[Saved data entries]
· · · · · · ·

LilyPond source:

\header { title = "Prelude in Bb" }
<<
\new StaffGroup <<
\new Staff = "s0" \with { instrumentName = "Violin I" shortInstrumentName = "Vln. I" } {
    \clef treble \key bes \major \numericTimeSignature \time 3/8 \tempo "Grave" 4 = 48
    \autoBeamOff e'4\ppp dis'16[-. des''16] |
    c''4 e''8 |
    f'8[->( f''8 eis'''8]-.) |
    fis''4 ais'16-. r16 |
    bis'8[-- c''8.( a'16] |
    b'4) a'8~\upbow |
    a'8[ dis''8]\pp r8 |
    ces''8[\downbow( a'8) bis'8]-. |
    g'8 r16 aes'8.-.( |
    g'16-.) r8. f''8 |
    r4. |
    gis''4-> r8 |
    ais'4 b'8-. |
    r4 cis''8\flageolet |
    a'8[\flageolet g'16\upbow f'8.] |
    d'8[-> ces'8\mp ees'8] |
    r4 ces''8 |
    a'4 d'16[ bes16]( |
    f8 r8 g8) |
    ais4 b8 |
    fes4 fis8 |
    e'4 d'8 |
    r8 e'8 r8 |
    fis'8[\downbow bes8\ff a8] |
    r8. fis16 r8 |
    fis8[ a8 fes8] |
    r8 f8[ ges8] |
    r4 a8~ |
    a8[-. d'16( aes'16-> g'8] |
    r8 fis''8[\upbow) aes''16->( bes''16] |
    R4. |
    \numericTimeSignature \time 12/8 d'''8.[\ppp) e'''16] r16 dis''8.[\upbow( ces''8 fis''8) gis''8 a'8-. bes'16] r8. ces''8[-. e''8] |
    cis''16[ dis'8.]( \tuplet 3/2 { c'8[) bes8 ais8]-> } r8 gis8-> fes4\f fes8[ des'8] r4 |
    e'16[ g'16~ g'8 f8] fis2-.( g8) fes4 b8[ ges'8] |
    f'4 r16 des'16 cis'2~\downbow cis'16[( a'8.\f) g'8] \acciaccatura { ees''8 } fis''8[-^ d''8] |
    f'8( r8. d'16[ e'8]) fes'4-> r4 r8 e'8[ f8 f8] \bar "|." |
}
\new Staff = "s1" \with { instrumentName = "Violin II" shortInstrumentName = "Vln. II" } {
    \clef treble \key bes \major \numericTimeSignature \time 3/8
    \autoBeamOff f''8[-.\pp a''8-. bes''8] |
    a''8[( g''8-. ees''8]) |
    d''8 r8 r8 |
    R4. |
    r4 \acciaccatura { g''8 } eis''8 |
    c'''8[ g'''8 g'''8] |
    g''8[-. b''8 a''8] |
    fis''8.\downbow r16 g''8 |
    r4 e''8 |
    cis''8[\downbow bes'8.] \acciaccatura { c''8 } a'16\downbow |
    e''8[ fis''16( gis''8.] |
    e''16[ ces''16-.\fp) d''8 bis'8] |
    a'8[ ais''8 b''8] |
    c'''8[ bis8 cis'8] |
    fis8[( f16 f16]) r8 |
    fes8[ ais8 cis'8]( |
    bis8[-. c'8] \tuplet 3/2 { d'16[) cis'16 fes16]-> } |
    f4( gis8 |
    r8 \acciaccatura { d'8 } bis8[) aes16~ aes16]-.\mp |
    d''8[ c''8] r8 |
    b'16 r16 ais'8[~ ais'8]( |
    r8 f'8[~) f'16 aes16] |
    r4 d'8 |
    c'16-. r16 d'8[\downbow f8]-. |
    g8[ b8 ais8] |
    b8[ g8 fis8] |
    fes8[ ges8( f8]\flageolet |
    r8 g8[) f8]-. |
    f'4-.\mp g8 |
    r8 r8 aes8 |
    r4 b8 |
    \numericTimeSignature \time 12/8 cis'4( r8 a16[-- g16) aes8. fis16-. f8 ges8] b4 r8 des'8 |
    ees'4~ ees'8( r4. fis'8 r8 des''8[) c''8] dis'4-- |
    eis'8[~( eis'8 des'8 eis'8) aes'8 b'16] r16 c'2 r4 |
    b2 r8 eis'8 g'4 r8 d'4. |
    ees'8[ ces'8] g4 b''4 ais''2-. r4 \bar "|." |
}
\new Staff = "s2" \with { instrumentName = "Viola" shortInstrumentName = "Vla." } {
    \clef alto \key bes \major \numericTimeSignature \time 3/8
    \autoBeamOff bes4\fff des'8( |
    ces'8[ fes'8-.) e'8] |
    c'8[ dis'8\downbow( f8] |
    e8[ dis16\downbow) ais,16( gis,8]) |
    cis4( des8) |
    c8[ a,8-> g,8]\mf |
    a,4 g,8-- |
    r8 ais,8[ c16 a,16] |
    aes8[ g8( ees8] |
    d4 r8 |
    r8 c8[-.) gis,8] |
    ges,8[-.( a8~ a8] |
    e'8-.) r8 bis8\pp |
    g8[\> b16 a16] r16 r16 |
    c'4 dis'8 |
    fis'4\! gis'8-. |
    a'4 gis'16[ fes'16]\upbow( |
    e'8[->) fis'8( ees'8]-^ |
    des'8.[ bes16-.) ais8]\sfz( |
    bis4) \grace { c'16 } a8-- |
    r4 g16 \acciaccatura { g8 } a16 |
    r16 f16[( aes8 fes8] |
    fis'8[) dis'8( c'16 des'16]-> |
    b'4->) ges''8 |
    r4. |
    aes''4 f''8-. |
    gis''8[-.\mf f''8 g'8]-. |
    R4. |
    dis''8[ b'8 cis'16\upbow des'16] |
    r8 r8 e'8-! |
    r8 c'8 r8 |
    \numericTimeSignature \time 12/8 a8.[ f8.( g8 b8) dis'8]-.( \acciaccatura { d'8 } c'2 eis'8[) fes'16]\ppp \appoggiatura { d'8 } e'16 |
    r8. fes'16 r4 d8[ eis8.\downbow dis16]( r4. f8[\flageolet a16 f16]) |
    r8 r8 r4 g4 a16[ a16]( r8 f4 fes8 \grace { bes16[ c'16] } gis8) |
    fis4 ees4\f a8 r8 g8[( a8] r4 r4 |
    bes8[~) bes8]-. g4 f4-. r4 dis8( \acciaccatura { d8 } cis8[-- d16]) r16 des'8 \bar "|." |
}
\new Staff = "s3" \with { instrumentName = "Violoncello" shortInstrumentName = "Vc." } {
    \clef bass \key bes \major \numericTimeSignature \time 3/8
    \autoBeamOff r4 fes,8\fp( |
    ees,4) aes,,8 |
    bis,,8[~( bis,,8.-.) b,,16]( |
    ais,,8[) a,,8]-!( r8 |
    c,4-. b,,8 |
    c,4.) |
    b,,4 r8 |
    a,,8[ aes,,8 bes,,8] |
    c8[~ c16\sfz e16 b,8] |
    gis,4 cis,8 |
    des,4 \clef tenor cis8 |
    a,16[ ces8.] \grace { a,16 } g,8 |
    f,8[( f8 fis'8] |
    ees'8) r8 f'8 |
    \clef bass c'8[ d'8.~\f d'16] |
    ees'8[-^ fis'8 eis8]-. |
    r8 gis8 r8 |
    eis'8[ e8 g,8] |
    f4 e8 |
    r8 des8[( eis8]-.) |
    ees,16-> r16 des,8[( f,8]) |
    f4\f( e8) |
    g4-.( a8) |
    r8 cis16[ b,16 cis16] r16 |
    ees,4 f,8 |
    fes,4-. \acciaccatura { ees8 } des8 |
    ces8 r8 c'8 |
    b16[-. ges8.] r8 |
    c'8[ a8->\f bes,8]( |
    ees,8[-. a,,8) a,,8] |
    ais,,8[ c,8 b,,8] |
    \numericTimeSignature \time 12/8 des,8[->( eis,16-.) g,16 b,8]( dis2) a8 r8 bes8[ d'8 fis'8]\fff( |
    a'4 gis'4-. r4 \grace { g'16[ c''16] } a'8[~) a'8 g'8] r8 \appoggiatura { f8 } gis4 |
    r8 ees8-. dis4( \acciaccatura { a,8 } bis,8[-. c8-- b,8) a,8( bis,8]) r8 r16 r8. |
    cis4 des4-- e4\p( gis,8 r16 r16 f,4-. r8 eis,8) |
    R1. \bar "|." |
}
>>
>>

· · · · · · ·

== Set problem ==
Find each line of the material above that contains the string "appoggiatura" and copy it out in full. Case counts when matching.

== Solution ==
    \numericTimeSignature \time 12/8 a8.[ f8.( g8 b8) dis'8]-.( \acciaccatura { d'8 } c'2 eis'8[) fes'16]\ppp \appoggiatura { d'8 } e'16 |
    a'4 gis'4-. r4 \grace { g'16[ c''16] } a'8[~) a'8 g'8] r8 \appoggiatura { f8 } gis4 |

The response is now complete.